__PROBLEM REQUIREMENTS__
Pick out each line in these entries that contains the string "orange".

Start of SUPPLIED RECORDS

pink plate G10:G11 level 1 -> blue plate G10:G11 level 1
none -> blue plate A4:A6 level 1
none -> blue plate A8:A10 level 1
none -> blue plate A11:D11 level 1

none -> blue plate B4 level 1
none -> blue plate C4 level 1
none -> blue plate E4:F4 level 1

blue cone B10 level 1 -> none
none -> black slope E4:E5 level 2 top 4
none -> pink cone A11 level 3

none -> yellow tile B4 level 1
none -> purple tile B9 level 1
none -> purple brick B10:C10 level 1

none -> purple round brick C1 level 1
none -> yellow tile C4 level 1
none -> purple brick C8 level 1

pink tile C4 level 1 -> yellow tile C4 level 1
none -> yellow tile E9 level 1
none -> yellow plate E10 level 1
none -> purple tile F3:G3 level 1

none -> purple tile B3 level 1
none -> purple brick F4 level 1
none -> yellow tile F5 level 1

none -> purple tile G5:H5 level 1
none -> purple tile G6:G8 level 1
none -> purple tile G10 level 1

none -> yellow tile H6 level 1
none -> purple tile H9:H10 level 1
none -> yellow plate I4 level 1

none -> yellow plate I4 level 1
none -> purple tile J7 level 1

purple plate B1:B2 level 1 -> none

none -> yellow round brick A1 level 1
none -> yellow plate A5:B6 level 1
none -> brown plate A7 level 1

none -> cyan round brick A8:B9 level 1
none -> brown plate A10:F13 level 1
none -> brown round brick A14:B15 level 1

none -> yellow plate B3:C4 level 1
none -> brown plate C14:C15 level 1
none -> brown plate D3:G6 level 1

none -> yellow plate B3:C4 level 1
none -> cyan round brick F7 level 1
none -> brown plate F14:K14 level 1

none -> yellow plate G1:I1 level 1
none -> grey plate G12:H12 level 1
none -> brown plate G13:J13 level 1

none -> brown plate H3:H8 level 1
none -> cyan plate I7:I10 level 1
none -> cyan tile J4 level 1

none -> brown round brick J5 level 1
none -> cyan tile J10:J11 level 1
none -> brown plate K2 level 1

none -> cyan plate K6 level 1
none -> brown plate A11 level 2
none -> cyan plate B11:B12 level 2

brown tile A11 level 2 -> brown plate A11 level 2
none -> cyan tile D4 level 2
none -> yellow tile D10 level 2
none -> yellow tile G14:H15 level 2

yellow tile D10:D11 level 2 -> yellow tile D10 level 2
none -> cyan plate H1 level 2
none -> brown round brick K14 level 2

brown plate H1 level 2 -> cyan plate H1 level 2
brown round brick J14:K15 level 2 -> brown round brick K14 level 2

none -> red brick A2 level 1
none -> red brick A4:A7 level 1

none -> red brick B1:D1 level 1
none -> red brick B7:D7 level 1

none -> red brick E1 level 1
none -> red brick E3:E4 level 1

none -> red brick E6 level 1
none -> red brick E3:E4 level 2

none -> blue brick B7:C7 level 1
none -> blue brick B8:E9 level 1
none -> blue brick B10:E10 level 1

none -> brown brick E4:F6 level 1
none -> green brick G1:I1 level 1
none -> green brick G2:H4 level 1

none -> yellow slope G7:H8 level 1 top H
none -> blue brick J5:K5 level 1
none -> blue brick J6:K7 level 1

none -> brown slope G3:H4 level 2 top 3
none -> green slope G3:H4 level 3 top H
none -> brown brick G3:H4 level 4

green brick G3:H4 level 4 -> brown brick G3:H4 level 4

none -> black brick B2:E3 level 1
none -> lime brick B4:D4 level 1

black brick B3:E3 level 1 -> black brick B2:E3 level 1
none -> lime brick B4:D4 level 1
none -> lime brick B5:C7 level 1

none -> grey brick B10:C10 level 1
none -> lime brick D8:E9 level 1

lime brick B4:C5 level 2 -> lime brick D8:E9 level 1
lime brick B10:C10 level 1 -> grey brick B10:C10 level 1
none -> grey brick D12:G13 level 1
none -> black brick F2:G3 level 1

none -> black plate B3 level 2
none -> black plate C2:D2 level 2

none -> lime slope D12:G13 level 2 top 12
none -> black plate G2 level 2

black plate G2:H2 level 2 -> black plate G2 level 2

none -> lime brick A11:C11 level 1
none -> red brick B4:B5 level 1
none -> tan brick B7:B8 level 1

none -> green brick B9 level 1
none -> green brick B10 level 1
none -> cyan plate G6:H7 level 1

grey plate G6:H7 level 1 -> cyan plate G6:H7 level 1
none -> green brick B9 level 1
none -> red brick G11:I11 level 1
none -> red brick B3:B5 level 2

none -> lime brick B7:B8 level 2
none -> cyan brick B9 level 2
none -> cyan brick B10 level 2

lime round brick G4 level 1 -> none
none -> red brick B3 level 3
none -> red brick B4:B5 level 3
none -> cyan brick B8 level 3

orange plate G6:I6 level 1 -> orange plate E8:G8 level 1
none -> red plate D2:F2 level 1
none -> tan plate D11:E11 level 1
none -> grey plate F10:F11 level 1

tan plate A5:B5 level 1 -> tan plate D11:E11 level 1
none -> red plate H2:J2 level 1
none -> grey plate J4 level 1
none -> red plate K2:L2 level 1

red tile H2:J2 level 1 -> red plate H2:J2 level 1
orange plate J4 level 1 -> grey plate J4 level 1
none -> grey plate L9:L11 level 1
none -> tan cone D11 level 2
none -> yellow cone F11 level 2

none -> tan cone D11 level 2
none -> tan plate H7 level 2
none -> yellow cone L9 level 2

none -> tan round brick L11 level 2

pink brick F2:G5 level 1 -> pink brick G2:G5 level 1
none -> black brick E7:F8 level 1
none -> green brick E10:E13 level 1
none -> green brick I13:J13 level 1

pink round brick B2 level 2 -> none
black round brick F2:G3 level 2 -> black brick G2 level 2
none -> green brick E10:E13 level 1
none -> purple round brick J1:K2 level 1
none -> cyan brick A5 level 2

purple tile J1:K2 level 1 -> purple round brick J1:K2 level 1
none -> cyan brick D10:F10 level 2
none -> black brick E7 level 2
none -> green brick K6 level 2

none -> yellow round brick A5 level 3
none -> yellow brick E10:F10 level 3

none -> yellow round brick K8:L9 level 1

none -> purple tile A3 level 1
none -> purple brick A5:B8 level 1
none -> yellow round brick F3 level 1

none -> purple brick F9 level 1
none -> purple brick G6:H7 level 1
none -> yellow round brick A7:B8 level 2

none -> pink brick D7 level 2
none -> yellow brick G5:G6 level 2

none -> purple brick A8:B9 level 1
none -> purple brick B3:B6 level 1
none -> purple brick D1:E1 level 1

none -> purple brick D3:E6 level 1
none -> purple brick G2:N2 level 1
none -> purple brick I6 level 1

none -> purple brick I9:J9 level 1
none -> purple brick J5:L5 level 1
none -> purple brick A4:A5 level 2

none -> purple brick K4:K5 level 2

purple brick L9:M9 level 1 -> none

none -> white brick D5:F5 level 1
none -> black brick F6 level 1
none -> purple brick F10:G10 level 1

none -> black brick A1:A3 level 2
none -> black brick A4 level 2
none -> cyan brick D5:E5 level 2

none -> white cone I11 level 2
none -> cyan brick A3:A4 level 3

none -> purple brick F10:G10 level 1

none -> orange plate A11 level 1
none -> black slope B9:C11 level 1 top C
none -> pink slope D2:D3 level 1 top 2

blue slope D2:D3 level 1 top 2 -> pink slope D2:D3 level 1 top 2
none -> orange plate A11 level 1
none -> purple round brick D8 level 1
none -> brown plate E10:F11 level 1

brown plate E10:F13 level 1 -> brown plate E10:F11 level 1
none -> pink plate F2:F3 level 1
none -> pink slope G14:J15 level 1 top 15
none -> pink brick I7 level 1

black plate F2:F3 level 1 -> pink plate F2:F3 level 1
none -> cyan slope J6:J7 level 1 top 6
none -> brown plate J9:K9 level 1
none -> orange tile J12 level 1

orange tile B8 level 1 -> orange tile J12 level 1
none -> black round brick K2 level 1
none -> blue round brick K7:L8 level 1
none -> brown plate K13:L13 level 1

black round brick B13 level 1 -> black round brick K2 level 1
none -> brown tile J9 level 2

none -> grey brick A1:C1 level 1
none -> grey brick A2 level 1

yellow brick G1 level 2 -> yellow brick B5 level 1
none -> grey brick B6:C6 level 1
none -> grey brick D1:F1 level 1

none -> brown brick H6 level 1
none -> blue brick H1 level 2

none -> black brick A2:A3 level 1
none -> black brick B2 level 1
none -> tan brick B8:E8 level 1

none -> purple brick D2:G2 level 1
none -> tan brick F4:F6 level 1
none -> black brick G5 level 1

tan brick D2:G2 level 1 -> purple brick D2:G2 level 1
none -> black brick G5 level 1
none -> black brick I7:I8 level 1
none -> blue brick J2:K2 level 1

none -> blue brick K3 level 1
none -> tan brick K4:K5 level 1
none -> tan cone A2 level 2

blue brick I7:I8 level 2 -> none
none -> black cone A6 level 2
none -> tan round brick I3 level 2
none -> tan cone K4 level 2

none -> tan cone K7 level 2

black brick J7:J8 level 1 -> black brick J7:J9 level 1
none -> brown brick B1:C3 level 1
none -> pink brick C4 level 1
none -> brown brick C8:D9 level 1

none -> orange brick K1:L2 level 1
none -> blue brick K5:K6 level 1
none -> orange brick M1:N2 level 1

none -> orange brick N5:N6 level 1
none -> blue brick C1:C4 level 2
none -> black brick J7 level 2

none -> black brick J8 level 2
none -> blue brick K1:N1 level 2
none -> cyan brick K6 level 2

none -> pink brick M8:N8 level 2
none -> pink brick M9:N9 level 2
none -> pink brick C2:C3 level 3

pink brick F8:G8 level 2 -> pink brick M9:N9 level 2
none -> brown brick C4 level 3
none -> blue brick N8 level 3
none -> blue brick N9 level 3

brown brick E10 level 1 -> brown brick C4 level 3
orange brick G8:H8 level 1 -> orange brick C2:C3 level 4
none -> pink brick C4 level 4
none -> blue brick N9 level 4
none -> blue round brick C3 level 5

End of SUPPLIED RECORDS

__SOLUTION BELOW__
orange plate G6:I6 level 1 -> orange plate E8:G8 level 1
orange plate J4 level 1 -> grey plate J4 level 1
none -> orange plate A11 level 1
none -> orange plate A11 level 1
none -> orange tile J12 level 1
orange tile B8 level 1 -> orange tile J12 level 1
none -> orange brick K1:L2 level 1
none -> orange brick M1:N2 level 1
none -> orange brick N5:N6 level 1
orange brick G8:H8 level 1 -> orange brick C2:C3 level 4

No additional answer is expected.